**** COLLECTED MATERIAL

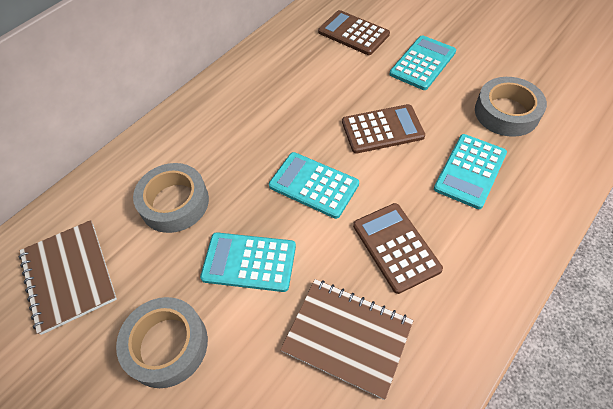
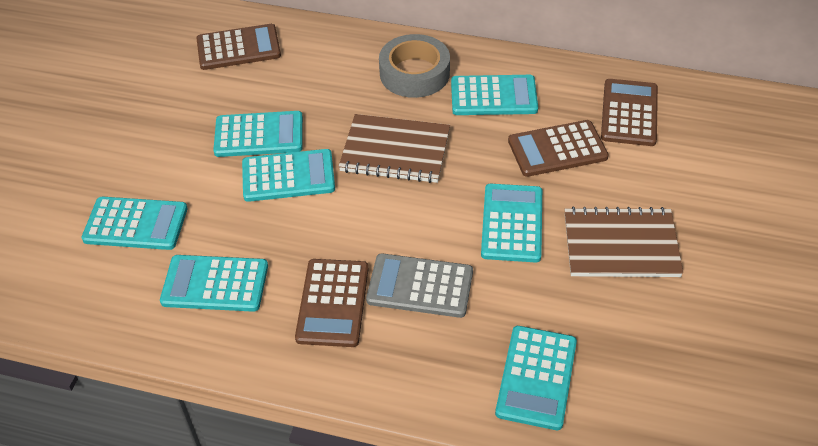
brown calculator: 3 -> 4
grey calculator: 0 -> 1
grey tape: 3 -> 1
turquoise calculator: 4 -> 7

********

ACTION ITEM: Return each line of the data, keeping its wording exact and omitting pictures.

TASK OUTPUT:
brown calculator: 3 -> 4
grey calculator: 0 -> 1
grey tape: 3 -> 1
turquoise calculator: 4 -> 7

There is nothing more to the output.